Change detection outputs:
*** Block opens ***

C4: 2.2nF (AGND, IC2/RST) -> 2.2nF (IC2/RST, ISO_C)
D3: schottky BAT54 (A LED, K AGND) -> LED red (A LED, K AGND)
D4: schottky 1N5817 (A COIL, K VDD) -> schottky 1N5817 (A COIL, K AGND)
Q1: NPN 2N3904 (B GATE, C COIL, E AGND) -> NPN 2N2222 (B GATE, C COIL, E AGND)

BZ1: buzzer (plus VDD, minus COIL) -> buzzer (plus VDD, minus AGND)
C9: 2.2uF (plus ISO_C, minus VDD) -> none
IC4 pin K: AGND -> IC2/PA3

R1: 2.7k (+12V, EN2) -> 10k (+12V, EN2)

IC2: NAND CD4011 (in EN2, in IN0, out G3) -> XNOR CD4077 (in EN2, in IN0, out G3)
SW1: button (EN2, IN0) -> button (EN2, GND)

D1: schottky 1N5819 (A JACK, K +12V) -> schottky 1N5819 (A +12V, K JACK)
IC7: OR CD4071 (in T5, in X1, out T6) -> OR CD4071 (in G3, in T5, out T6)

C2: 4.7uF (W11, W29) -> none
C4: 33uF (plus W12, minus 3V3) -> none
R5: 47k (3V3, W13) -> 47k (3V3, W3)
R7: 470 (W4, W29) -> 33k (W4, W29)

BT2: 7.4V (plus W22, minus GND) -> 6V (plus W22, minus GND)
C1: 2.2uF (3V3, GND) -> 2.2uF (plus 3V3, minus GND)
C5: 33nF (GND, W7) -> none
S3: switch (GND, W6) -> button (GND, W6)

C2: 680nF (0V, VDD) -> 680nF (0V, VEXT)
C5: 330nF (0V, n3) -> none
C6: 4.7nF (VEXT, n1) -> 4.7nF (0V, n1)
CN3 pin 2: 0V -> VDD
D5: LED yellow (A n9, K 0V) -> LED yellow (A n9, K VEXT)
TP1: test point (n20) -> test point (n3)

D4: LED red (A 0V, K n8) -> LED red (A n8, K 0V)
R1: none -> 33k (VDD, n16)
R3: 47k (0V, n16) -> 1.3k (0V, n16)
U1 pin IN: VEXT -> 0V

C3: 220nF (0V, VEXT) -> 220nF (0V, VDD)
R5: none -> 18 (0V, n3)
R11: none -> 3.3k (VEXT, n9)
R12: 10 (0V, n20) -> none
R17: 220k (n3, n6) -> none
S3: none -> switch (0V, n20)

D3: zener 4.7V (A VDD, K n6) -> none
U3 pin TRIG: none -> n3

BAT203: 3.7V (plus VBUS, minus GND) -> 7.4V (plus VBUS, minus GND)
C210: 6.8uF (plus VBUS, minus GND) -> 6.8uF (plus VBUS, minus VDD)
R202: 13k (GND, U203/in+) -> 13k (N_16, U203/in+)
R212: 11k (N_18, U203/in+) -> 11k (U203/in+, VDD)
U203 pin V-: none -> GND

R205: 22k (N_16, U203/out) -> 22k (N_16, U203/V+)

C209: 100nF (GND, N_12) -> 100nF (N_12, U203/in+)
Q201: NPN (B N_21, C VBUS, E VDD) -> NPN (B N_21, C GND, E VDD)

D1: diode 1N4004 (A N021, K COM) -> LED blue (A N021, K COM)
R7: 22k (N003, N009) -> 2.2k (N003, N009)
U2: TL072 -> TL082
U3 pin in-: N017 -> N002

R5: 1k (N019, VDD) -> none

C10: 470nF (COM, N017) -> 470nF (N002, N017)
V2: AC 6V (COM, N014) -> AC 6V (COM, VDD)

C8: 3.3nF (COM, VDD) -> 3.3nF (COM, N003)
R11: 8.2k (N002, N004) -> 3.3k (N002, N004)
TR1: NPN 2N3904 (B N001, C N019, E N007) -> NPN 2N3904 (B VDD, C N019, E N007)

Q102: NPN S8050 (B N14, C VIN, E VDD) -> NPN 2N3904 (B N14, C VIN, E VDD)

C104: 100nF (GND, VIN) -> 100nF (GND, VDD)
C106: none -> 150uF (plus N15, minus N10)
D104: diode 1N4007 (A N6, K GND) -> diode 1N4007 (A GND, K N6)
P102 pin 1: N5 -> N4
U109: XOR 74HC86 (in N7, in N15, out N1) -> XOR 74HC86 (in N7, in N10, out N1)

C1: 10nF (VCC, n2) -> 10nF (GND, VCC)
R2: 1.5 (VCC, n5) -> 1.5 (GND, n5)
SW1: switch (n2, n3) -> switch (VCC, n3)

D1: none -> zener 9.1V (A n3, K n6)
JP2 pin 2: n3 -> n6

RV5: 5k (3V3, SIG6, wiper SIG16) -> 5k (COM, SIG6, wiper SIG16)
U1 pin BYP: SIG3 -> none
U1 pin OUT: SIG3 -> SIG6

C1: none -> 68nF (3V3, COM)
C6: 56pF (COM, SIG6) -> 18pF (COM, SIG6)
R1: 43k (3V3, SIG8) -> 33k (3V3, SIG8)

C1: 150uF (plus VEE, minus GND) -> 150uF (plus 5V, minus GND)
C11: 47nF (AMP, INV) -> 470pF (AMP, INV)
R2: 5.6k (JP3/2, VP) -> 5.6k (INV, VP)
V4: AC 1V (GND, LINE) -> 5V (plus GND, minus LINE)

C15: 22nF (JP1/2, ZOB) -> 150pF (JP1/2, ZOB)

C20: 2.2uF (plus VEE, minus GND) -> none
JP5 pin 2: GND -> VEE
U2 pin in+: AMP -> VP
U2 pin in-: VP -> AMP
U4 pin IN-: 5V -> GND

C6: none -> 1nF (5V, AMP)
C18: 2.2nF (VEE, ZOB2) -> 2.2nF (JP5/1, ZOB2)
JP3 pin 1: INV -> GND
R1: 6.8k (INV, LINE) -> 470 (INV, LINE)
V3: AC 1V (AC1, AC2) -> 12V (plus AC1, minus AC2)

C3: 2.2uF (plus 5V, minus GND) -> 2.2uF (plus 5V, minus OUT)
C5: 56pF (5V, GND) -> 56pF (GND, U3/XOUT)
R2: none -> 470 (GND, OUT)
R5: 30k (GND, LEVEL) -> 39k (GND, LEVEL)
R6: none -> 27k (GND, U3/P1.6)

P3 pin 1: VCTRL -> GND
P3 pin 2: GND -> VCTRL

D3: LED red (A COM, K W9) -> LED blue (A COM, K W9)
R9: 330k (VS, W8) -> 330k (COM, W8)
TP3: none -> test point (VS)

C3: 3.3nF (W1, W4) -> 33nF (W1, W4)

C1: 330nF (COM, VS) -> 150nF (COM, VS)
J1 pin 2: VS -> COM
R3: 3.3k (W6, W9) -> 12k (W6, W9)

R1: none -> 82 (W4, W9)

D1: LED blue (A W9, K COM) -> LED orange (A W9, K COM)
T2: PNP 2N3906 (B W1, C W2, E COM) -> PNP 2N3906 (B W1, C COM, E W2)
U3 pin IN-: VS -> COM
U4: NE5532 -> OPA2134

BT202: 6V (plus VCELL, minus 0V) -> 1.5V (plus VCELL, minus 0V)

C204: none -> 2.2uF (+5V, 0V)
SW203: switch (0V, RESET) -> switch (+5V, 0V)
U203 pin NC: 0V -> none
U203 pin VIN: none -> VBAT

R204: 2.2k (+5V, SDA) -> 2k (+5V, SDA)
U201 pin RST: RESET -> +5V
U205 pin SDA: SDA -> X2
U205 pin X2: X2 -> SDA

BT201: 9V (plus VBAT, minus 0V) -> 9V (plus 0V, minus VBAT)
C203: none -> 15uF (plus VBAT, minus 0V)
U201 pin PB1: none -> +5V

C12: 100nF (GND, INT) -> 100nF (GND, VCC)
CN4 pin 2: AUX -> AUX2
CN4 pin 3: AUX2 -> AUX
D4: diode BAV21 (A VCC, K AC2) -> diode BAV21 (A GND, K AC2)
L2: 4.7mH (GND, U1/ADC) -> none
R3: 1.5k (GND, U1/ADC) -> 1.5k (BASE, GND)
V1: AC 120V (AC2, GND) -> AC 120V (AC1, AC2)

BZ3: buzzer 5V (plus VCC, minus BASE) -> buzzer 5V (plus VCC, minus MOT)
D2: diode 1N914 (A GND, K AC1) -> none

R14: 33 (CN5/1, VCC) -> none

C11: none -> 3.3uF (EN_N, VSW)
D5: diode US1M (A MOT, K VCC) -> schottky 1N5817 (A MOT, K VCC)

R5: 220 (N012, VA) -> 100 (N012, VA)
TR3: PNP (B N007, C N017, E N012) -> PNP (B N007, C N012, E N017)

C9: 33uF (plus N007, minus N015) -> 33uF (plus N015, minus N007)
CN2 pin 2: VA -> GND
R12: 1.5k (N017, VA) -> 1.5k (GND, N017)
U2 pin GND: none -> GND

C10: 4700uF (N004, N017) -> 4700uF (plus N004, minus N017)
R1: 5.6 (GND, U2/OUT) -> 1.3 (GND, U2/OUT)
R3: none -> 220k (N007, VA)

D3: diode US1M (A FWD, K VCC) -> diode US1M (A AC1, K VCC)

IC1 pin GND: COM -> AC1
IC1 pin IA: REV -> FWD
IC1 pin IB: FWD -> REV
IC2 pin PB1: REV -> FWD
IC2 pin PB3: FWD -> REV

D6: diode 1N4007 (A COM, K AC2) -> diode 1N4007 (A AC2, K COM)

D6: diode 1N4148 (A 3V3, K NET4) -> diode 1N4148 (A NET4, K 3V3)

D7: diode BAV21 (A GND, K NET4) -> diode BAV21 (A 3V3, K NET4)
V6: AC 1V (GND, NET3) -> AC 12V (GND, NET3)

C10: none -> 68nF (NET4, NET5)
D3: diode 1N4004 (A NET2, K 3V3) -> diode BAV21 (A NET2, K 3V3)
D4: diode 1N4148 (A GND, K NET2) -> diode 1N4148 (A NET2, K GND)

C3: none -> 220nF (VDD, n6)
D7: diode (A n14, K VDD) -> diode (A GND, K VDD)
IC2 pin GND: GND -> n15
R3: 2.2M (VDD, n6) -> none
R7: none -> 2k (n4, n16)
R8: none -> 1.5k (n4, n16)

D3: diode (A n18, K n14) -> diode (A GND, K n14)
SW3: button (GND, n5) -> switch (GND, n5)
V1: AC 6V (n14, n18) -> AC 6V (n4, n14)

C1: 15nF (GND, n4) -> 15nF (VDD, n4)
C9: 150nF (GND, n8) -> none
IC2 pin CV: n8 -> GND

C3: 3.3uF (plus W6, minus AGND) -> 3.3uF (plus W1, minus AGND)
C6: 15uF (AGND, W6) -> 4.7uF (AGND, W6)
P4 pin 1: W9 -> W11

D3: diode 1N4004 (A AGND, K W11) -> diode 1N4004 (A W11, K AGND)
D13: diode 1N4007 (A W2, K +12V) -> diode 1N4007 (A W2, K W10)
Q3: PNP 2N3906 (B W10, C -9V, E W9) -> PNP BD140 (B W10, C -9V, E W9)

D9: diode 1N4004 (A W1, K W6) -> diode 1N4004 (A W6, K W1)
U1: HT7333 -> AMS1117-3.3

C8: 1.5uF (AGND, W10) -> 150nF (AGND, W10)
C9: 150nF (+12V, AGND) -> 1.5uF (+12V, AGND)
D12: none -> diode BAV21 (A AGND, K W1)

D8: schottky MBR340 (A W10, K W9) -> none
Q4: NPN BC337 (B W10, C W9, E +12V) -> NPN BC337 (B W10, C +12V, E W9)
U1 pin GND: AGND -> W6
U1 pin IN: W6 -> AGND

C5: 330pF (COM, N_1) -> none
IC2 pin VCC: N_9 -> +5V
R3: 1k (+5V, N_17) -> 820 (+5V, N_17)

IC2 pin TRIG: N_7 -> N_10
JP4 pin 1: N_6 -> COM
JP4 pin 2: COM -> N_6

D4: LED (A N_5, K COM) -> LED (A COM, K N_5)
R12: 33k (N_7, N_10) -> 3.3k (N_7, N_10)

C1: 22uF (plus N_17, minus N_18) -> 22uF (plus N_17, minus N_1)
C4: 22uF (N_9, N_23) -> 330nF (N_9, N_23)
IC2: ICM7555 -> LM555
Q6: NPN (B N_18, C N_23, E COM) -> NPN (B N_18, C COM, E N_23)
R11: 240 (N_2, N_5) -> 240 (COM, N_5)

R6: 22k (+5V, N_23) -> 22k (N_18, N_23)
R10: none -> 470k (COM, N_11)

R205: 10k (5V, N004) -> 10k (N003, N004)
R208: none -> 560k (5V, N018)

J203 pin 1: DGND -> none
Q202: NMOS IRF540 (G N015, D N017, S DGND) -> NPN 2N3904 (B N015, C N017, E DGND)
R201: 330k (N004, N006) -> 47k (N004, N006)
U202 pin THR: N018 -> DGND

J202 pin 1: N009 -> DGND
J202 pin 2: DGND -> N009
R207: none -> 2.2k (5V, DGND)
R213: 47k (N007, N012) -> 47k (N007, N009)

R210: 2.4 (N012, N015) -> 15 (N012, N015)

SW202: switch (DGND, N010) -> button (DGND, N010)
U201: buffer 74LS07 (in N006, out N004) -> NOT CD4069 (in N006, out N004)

*** Block closes ***

→ Task details
Taking the line with "R1: none -> 82 (W4, W9)" as the first and the line with "L2: 4.7mH (GND, U1/ADC) -> none" as the last, retype that stretch of the data above exactly, with no other lines.

→ Answer section
R1: none -> 82 (W4, W9)

D1: LED blue (A W9, K COM) -> LED orange (A W9, K COM)
T2: PNP 2N3906 (B W1, C W2, E COM) -> PNP 2N3906 (B W1, C COM, E W2)
U3 pin IN-: VS -> COM
U4: NE5532 -> OPA2134

BT202: 6V (plus VCELL, minus 0V) -> 1.5V (plus VCELL, minus 0V)

C204: none -> 2.2uF (+5V, 0V)
SW203: switch (0V, RESET) -> switch (+5V, 0V)
U203 pin NC: 0V -> none
U203 pin VIN: none -> VBAT

R204: 2.2k (+5V, SDA) -> 2k (+5V, SDA)
U201 pin RST: RESET -> +5V
U205 pin SDA: SDA -> X2
U205 pin X2: X2 -> SDA

BT201: 9V (plus VBAT, minus 0V) -> 9V (plus 0V, minus VBAT)
C203: none -> 15uF (plus VBAT, minus 0V)
U201 pin PB1: none -> +5V

C12: 100nF (GND, INT) -> 100nF (GND, VCC)
CN4 pin 2: AUX -> AUX2
CN4 pin 3: AUX2 -> AUX
D4: diode BAV21 (A VCC, K AC2) -> diode BAV21 (A GND, K AC2)
L2: 4.7mH (GND, U1/ADC) -> none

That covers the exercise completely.